* Dataset entries
*** Begin section ***
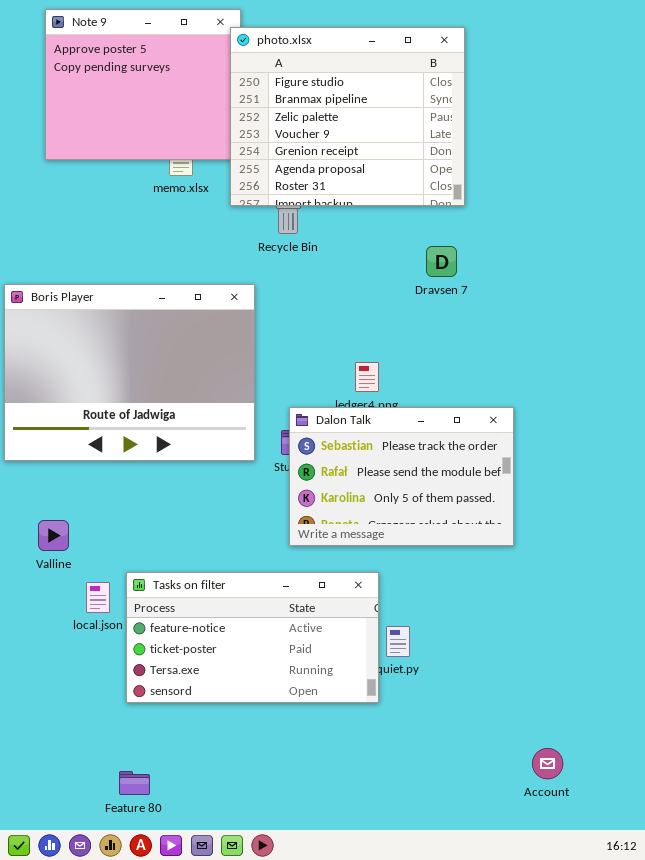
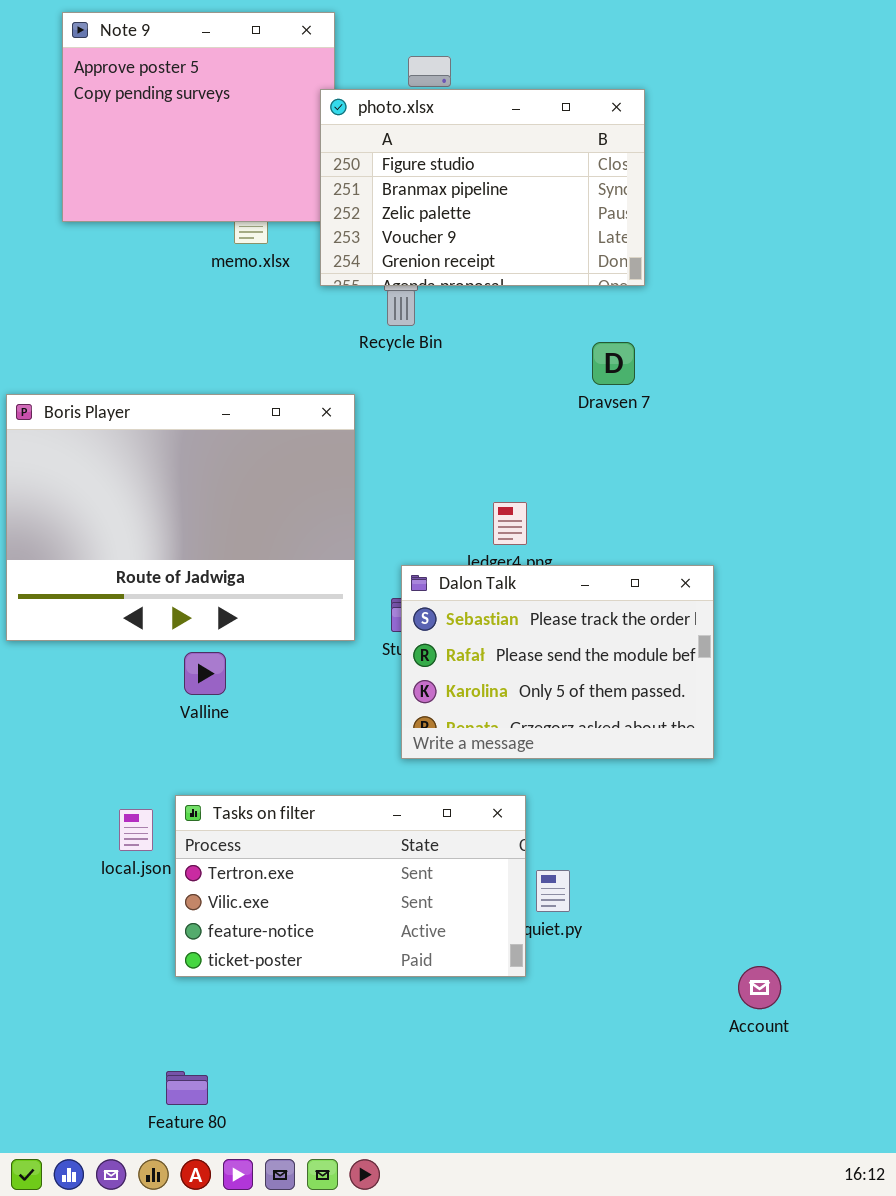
photo.xlsx: [230,27,465,206] -> [320,89,645,286], resized
Valline: [38,520,69,551] -> [184,652,226,695], moved
Tasks on filter: [126,572,379,703] -> [175,795,526,977], scrolled up 2 rows
Account: [532,748,563,779] -> [738,966,781,1009], moved

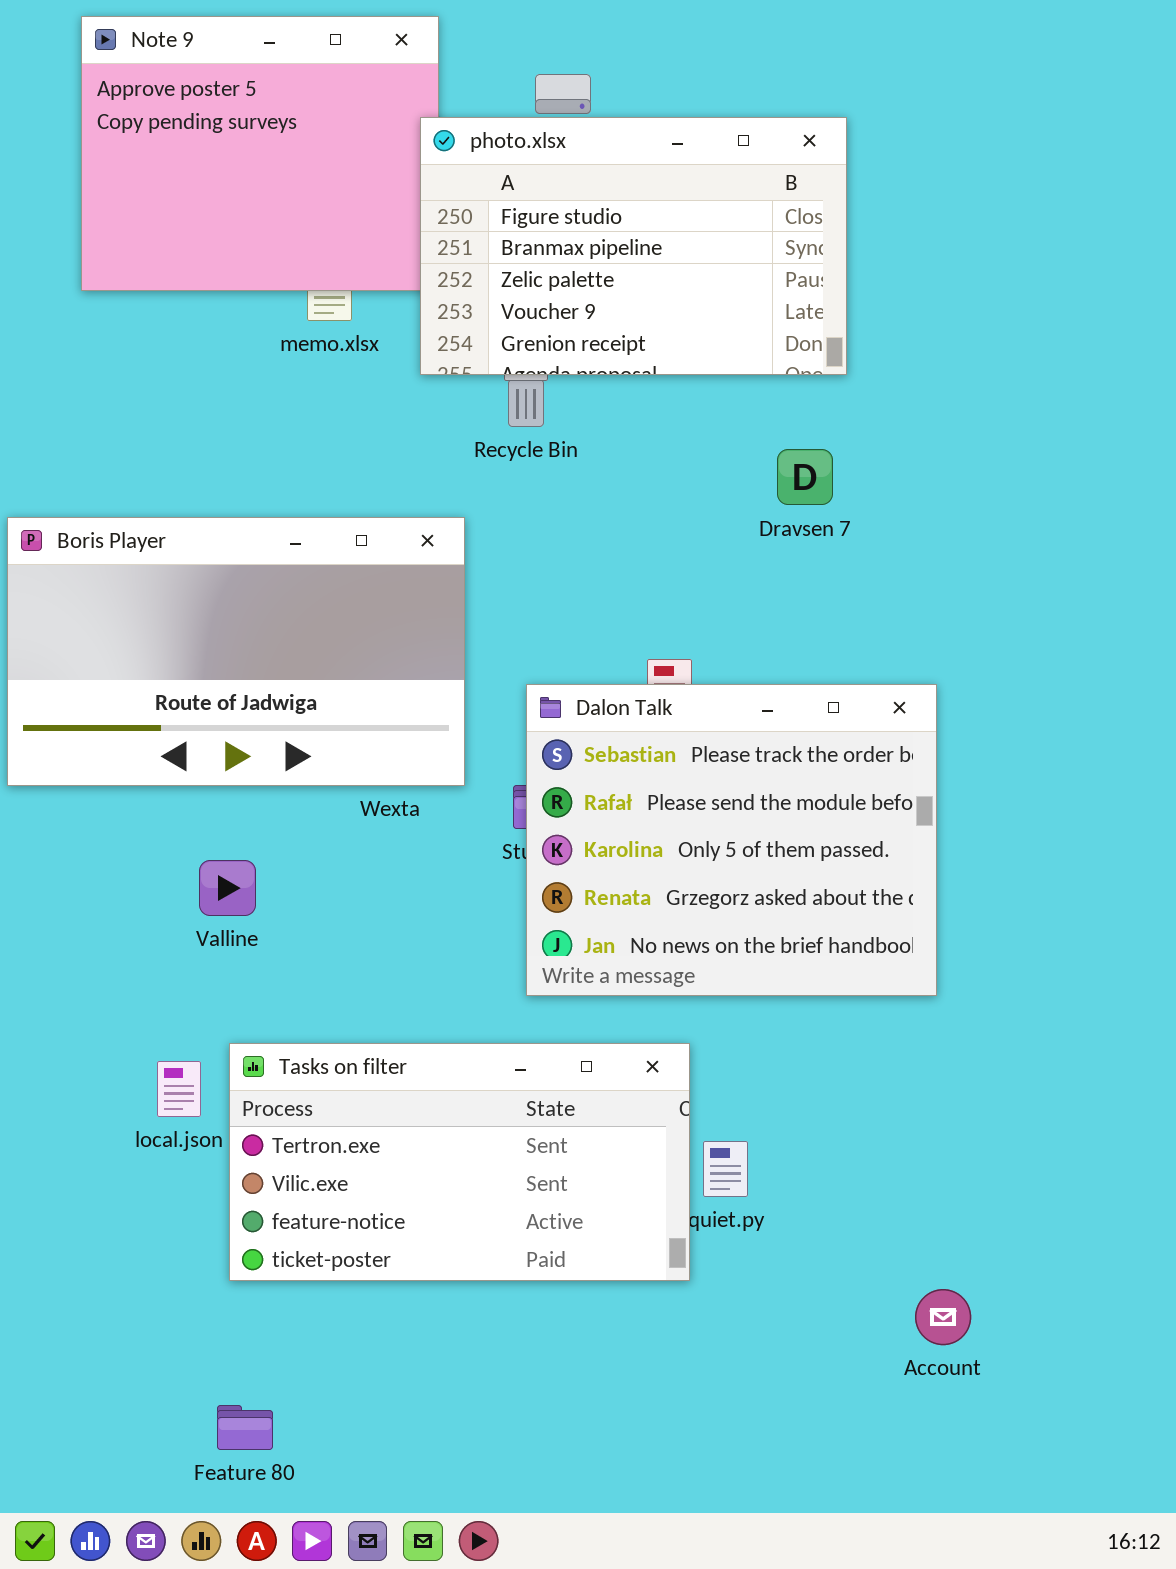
Boris Player: [6,394,355,641] -> [7,517,465,786], resized
Dalon Talk: [401,565,714,759] -> [526,684,937,996], resized
Valline: [184,652,226,695] -> [199,860,256,916], moved
Account: [738,966,781,1009] -> [915,1289,971,1345], moved

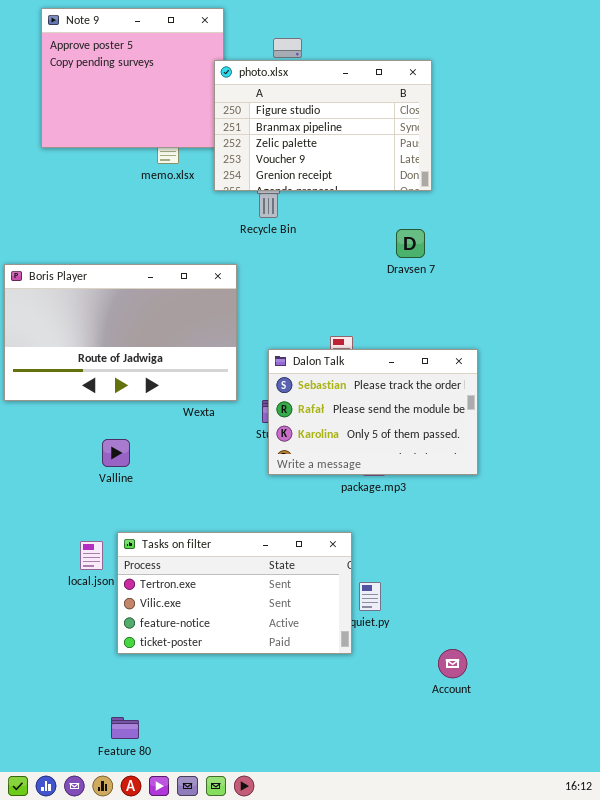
Dalon Talk: [526,684,937,996] -> [268,349,478,475], resized
Account: [915,1289,971,1345] -> [438,649,467,678], moved

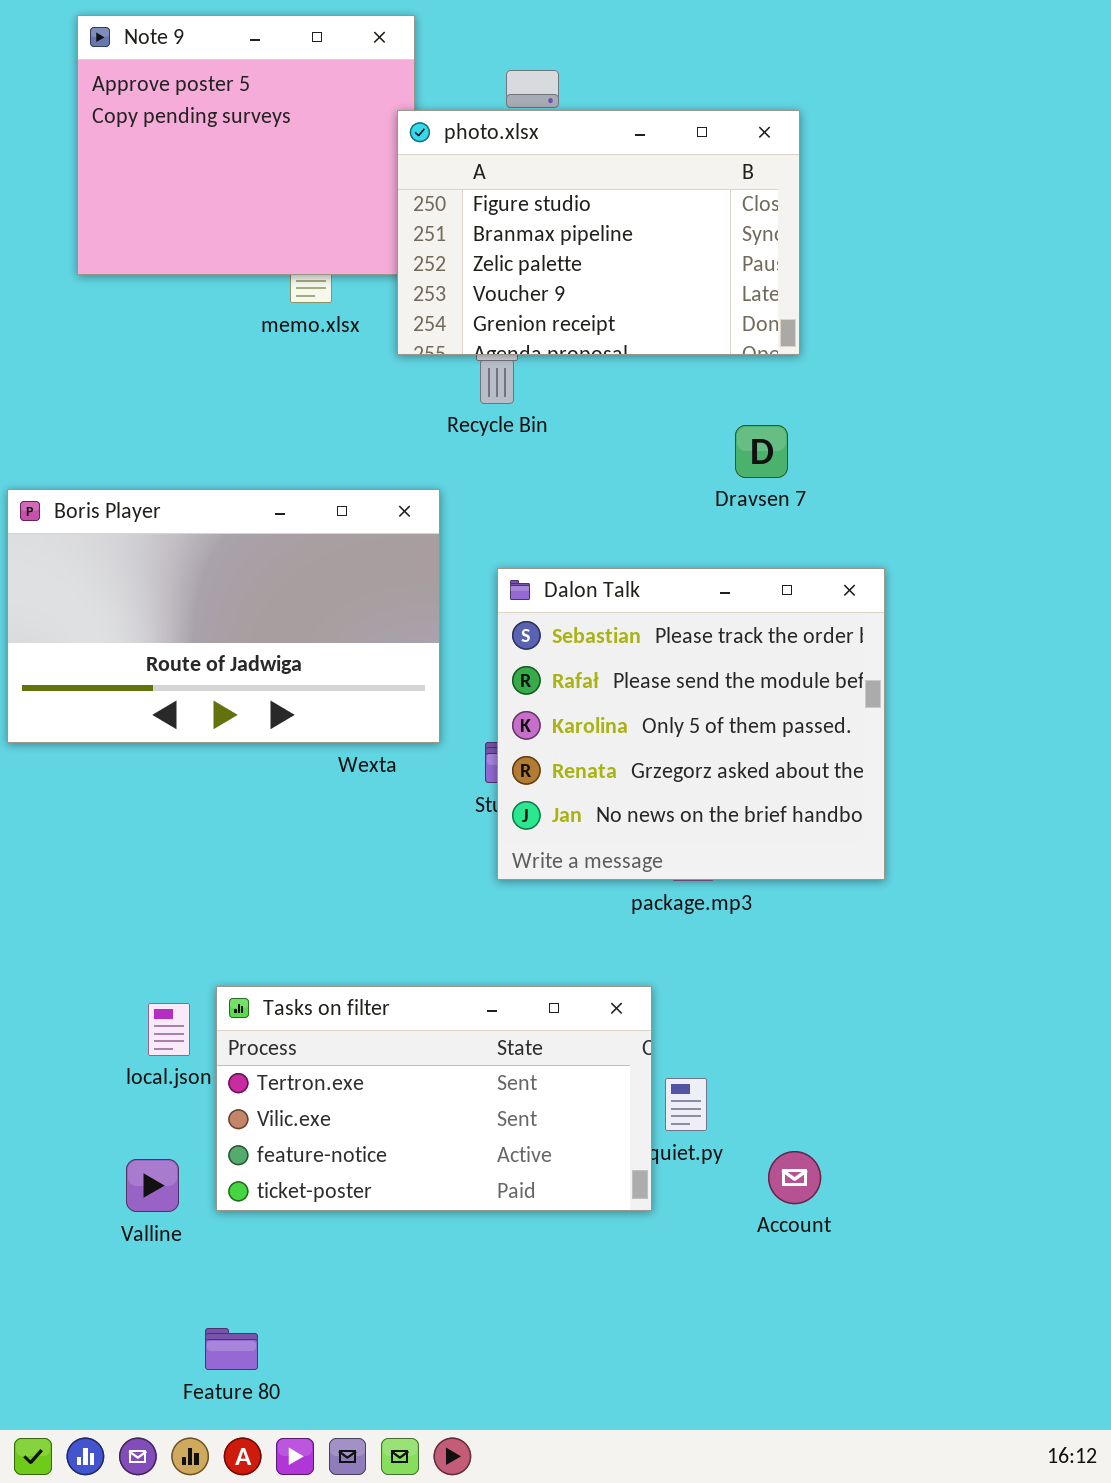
Dalon Talk: [268,349,478,475] -> [497,568,885,880], resized
Valline: [102,439,130,467] -> [126,1159,179,1212], moved
Account: [438,649,467,678] -> [768,1151,821,1204], moved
*** End section ***
* What you need to do
What you need to copy is the run of lines from the one holding "Valline: [38,520,69,551] ->" through the end of the data, exactly and only, both ends included, pictures omitted.

* Output for this task
Valline: [38,520,69,551] -> [184,652,226,695], moved
Tasks on filter: [126,572,379,703] -> [175,795,526,977], scrolled up 2 rows
Account: [532,748,563,779] -> [738,966,781,1009], moved

Boris Player: [6,394,355,641] -> [7,517,465,786], resized
Dalon Talk: [401,565,714,759] -> [526,684,937,996], resized
Valline: [184,652,226,695] -> [199,860,256,916], moved
Account: [738,966,781,1009] -> [915,1289,971,1345], moved

Dalon Talk: [526,684,937,996] -> [268,349,478,475], resized
Account: [915,1289,971,1345] -> [438,649,467,678], moved

Dalon Talk: [268,349,478,475] -> [497,568,885,880], resized
Valline: [102,439,130,467] -> [126,1159,179,1212], moved
Account: [438,649,467,678] -> [768,1151,821,1204], moved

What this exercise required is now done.